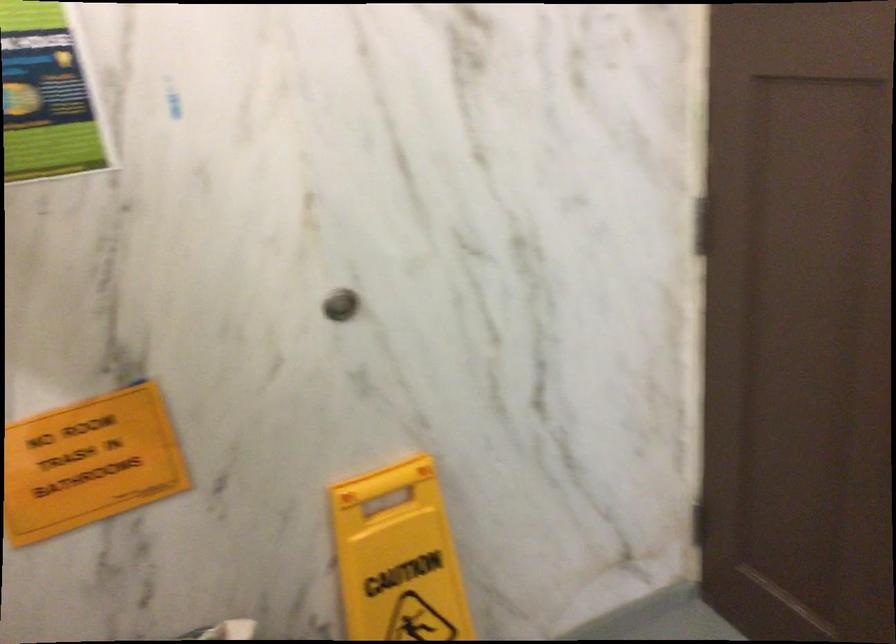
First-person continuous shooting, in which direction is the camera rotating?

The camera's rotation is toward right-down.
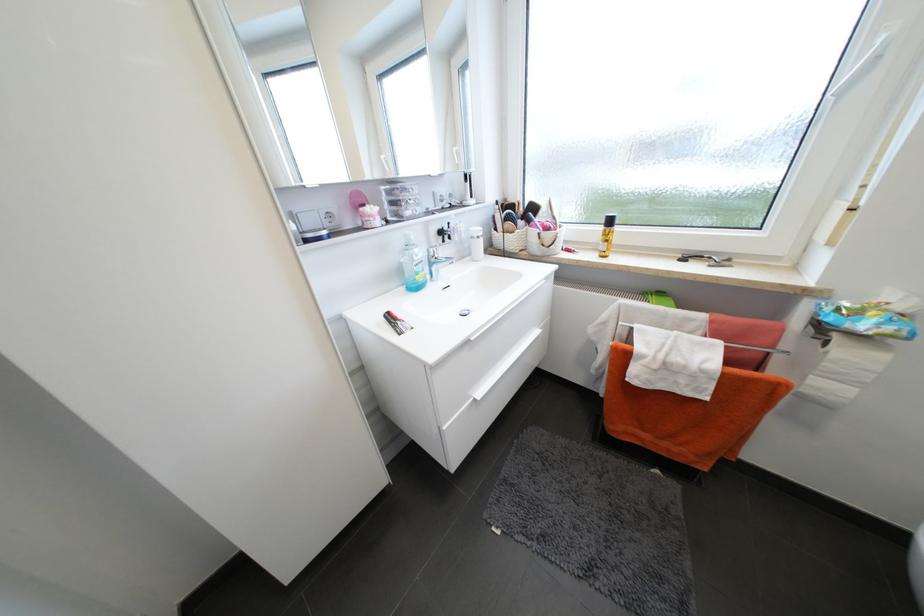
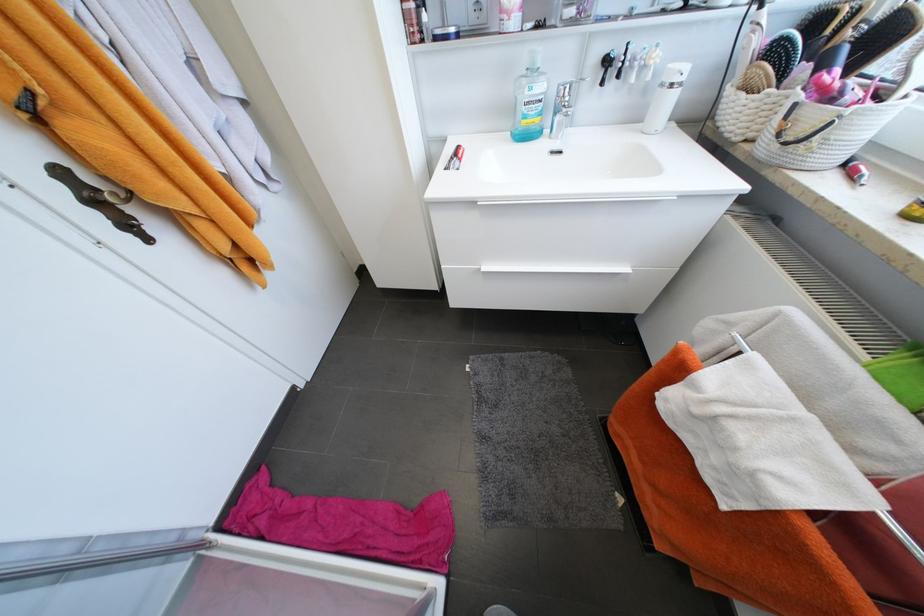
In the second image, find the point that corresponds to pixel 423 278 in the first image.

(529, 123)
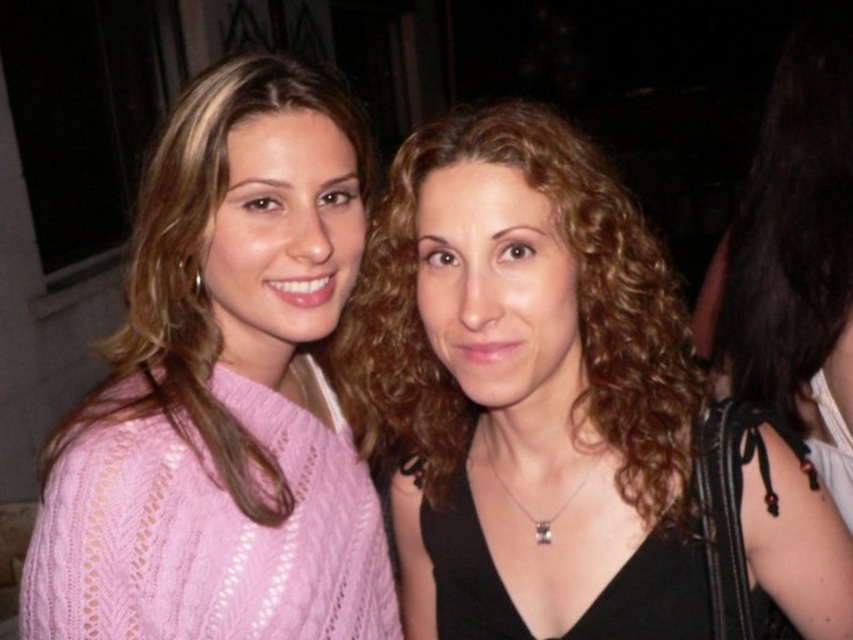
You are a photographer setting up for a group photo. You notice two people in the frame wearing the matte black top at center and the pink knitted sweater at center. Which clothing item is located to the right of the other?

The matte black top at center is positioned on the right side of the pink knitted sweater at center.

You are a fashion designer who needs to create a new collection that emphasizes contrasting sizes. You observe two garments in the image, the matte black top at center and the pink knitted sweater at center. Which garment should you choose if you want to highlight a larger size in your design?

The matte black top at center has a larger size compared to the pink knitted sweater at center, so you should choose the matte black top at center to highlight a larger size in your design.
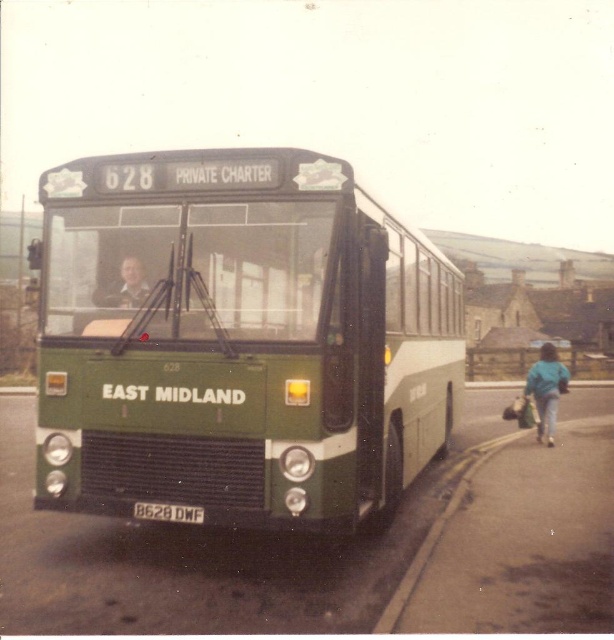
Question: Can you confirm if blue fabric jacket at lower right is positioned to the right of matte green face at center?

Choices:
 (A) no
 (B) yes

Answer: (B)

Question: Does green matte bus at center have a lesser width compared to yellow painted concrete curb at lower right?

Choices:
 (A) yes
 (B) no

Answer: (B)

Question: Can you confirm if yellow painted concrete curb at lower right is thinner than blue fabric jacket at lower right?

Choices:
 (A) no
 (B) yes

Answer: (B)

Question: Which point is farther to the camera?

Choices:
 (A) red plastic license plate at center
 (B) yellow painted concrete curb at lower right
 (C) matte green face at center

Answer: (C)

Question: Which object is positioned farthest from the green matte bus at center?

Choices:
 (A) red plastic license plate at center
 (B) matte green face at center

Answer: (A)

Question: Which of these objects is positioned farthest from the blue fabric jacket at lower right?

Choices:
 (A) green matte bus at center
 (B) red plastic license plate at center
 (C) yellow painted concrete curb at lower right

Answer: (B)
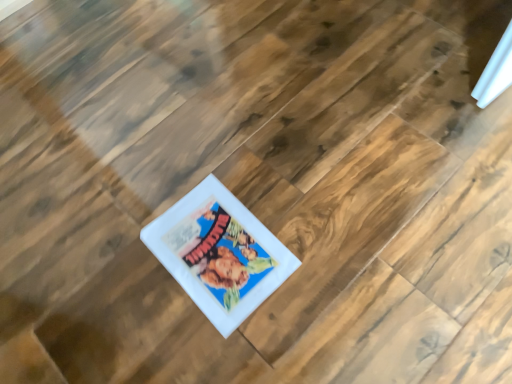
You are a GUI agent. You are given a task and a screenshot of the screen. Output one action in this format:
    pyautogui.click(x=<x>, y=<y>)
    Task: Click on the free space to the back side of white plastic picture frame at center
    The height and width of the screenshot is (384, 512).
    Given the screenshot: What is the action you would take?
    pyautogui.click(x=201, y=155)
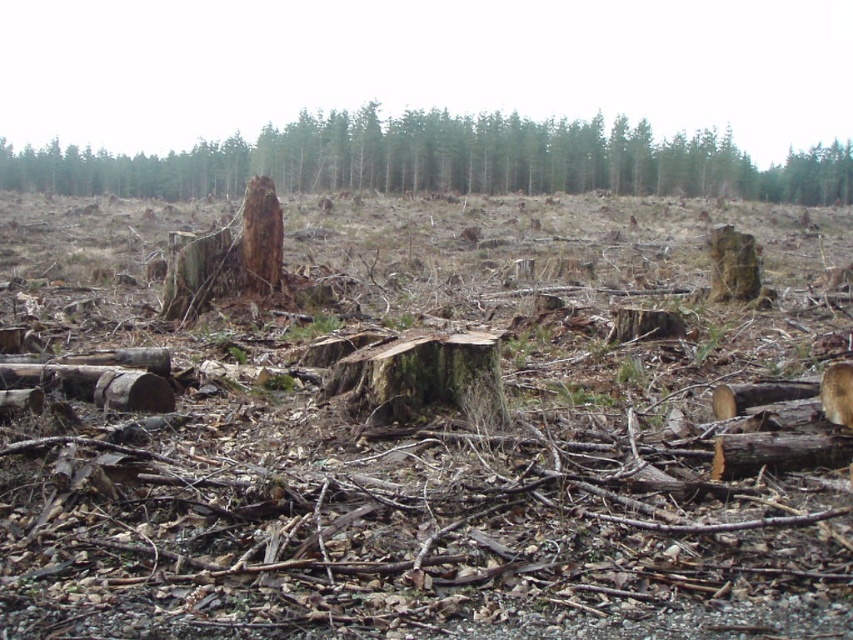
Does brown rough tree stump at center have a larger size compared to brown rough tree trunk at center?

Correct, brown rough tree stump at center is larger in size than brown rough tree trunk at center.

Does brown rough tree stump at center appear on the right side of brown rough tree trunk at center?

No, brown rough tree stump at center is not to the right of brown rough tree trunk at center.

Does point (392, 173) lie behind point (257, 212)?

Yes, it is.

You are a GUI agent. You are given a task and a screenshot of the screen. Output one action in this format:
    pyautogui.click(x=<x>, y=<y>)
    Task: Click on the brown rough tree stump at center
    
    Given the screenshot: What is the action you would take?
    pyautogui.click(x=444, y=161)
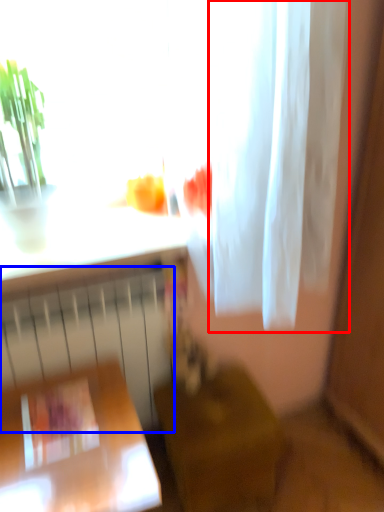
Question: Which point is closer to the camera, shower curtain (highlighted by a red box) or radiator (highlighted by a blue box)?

Written request — Reproduce every line above word for word, omitting the pictures from your output.

Result for this exercise —
First-person continuous shooting, in which direction is the camera rotating?

The camera's rotation is toward right-down.
In the second image, find the point that corresponds to pixel 423 278 in the first image.

(529, 123)
You are a photographer setting up for a group photo. You notice two people in the frame wearing the matte black top at center and the pink knitted sweater at center. Which clothing item is located to the right of the other?

The matte black top at center is positioned on the right side of the pink knitted sweater at center.

You are a fashion designer who needs to create a new collection that emphasizes contrasting sizes. You observe two garments in the image, the matte black top at center and the pink knitted sweater at center. Which garment should you choose if you want to highlight a larger size in your design?

The matte black top at center has a larger size compared to the pink knitted sweater at center, so you should choose the matte black top at center to highlight a larger size in your design.
Question: Can you confirm if blue fabric jacket at lower right is positioned to the right of matte green face at center?

Choices:
 (A) no
 (B) yes

Answer: (B)

Question: Does green matte bus at center have a lesser width compared to yellow painted concrete curb at lower right?

Choices:
 (A) yes
 (B) no

Answer: (B)

Question: Can you confirm if yellow painted concrete curb at lower right is thinner than blue fabric jacket at lower right?

Choices:
 (A) no
 (B) yes

Answer: (B)

Question: Which point is farther to the camera?

Choices:
 (A) red plastic license plate at center
 (B) yellow painted concrete curb at lower right
 (C) matte green face at center

Answer: (C)

Question: Which object is positioned farthest from the green matte bus at center?

Choices:
 (A) red plastic license plate at center
 (B) matte green face at center

Answer: (A)

Question: Which of these objects is positioned farthest from the blue fabric jacket at lower right?

Choices:
 (A) green matte bus at center
 (B) red plastic license plate at center
 (C) yellow painted concrete curb at lower right

Answer: (B)
You are a GUI agent. You are given a task and a screenshot of the screen. Output one action in this format:
    pyautogui.click(x=<x>, y=<y>)
    Task: Click on the free space to the back side of white plastic picture frame at center
    The height and width of the screenshot is (384, 512).
    Given the screenshot: What is the action you would take?
    pyautogui.click(x=201, y=155)
Does brown rough tree stump at center have a larger size compared to brown rough tree trunk at center?

Correct, brown rough tree stump at center is larger in size than brown rough tree trunk at center.

Does brown rough tree stump at center appear on the right side of brown rough tree trunk at center?

No, brown rough tree stump at center is not to the right of brown rough tree trunk at center.

Does point (392, 173) lie behind point (257, 212)?

Yes, it is.

You are a GUI agent. You are given a task and a screenshot of the screen. Output one action in this format:
    pyautogui.click(x=<x>, y=<y>)
    Task: Click on the brown rough tree stump at center
    
    Given the screenshot: What is the action you would take?
    pyautogui.click(x=444, y=161)
Question: Which point is closer to the camera, shower curtain (highlighted by a red box) or radiator (highlighted by a blue box)?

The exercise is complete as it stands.